(Data to use)

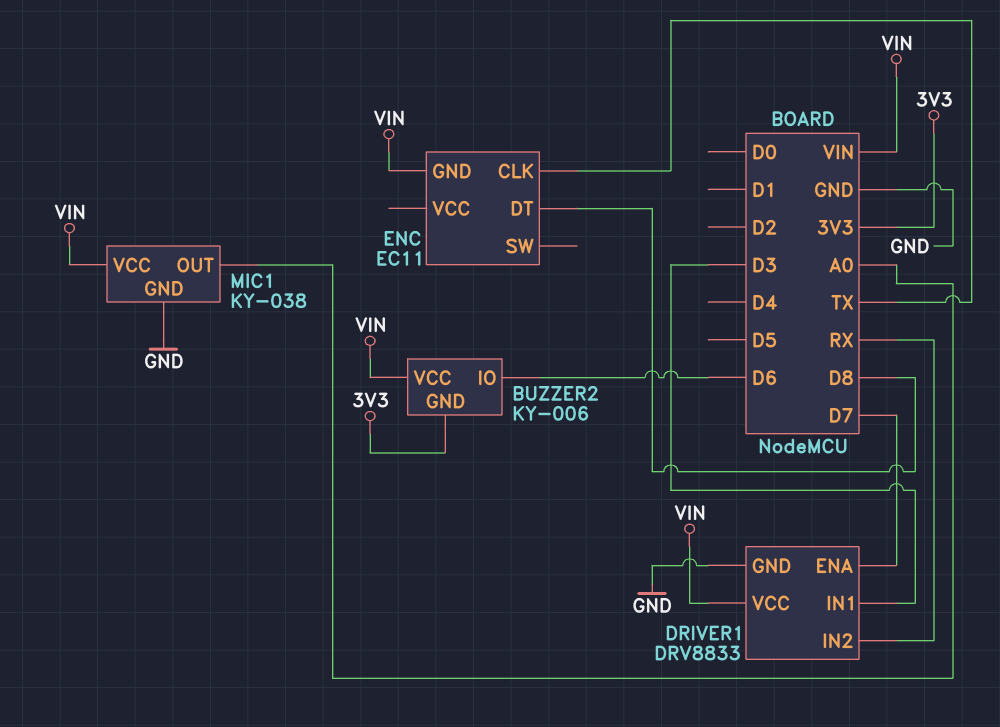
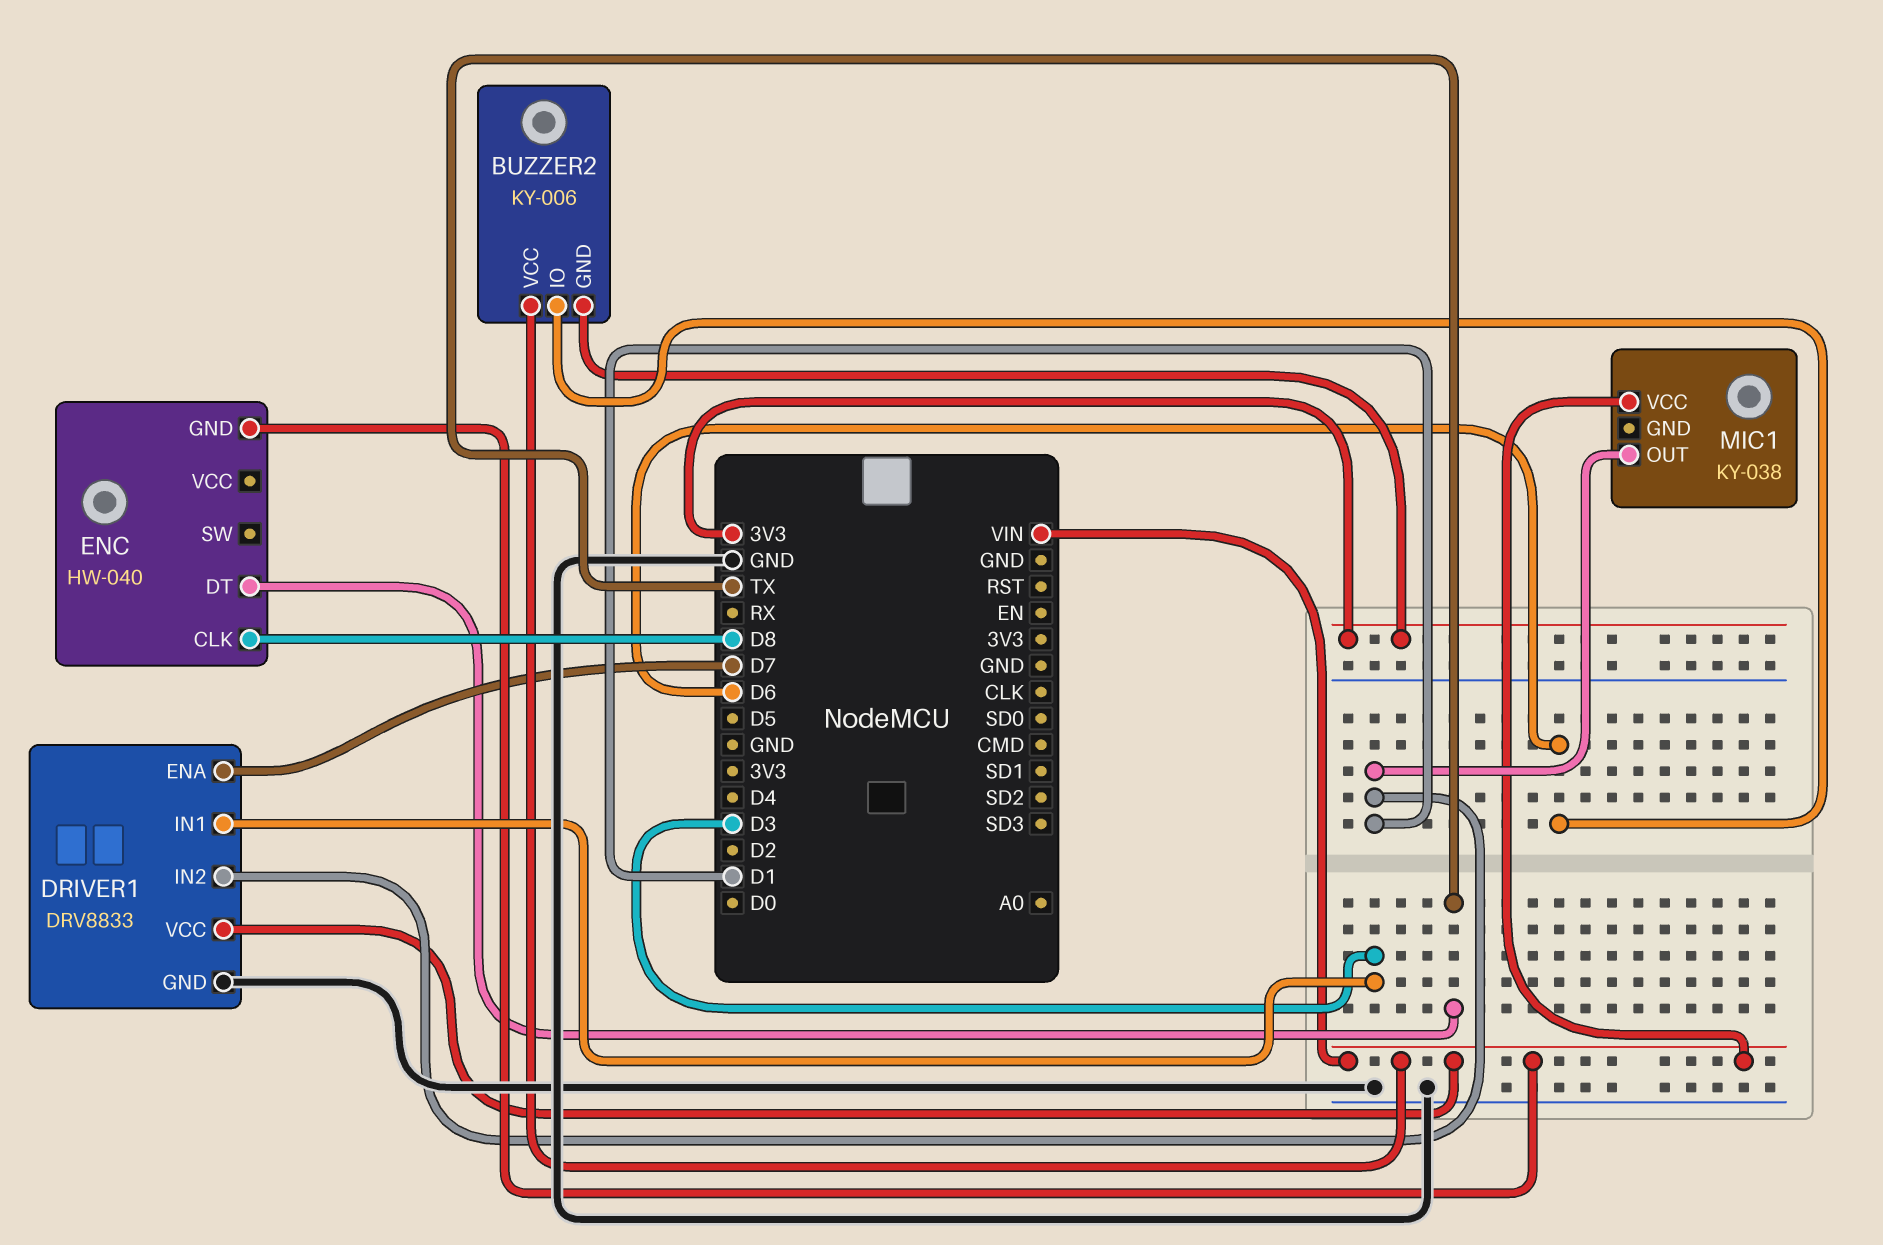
DRIVER1 pin IN2: RX -> D1
ENC: EC11 -> HW-040
ENC pin CLK: TX -> D8
ENC pin DT: D8 -> TX
MIC1 pin GND: GND -> none
MIC1 pin OUT: A0 -> D1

(End Data to use)

Without including any picture, retype the entries exactly.

DRIVER1 pin IN2: RX -> D1
ENC: EC11 -> HW-040
ENC pin CLK: TX -> D8
ENC pin DT: D8 -> TX
MIC1 pin GND: GND -> none
MIC1 pin OUT: A0 -> D1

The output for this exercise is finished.